== REQUIRED ACTION ==
How many of the lines below hold "brick"? Only the number, please.

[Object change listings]
▶

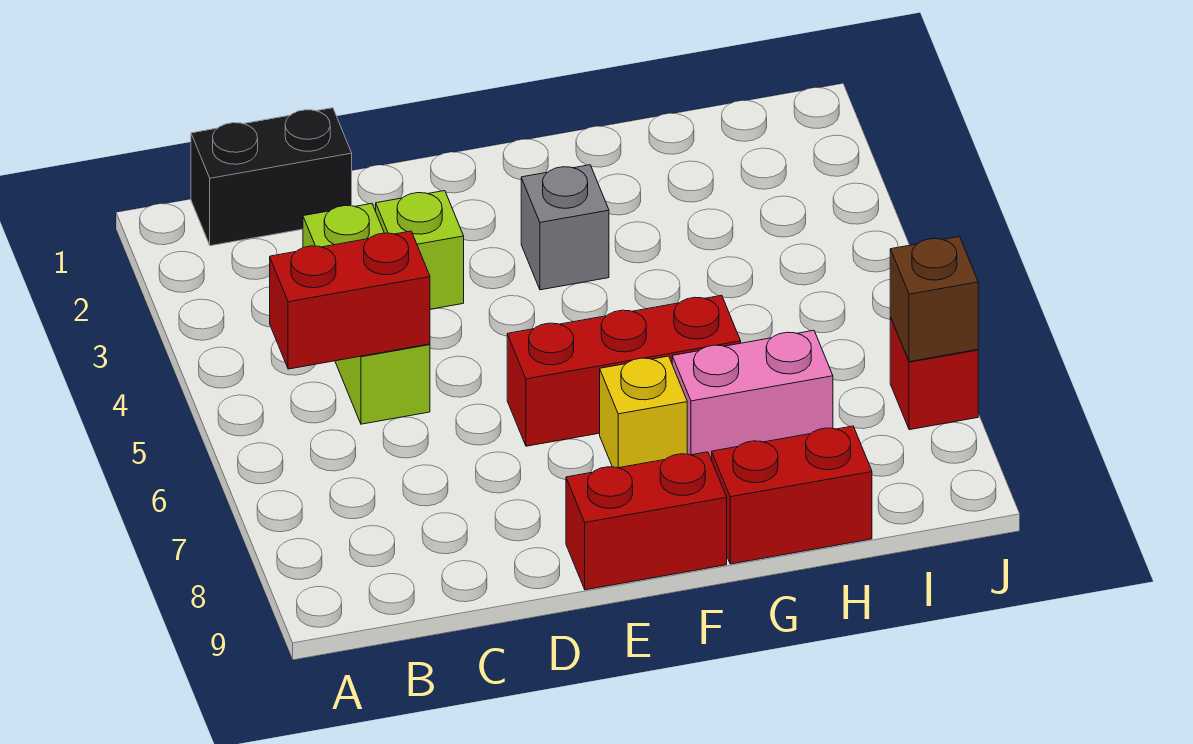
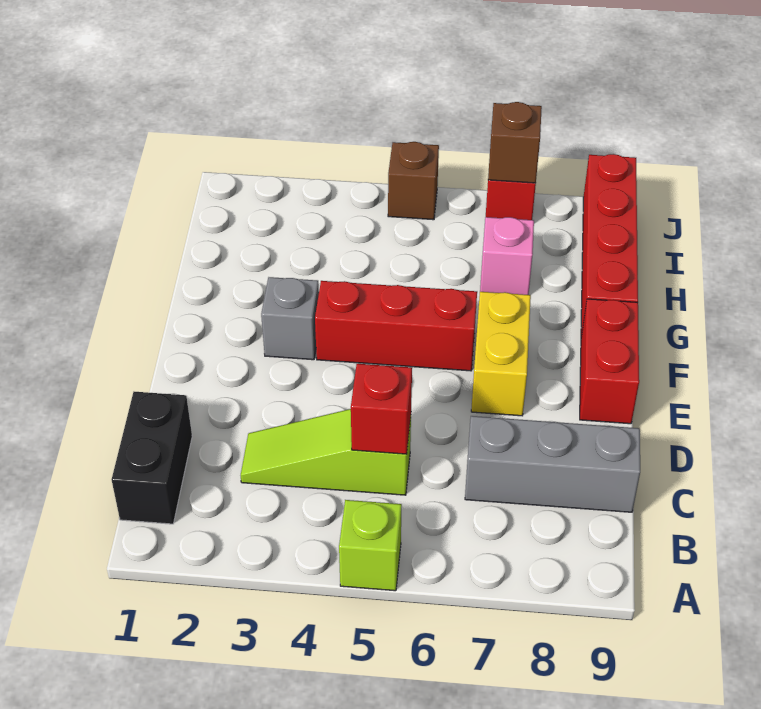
red brick B5:C5 level 2 -> red brick C5 level 2
lime brick C3:C5 level 1 -> lime slope C3:C5 level 1 top 5
none -> grey brick C7:C9 level 1
lime brick D3 level 1 -> lime brick A5 level 1
red brick E6:G6 level 1 -> red brick F4:F6 level 1
yellow brick F7 level 1 -> yellow brick E7:F7 level 1
pink brick G7:H7 level 1 -> pink brick H7 level 1
red brick G9:H9 level 1 -> red brick G9:J9 level 1
none -> brown brick J5 level 1

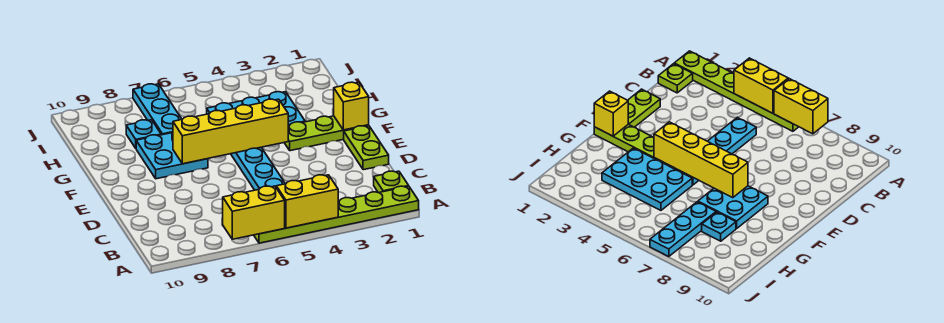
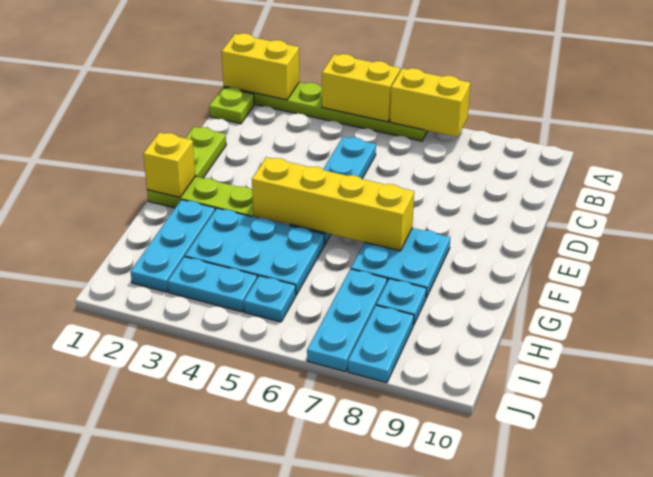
none -> yellow brick A1:A2 level 2
none -> cyan plate G2:I2 level 1
none -> cyan plate I3:I4 level 1
none -> cyan plate I5 level 1
none -> cyan plate I8:J8 level 1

◀

== EXERCISE SOLUTION ==
10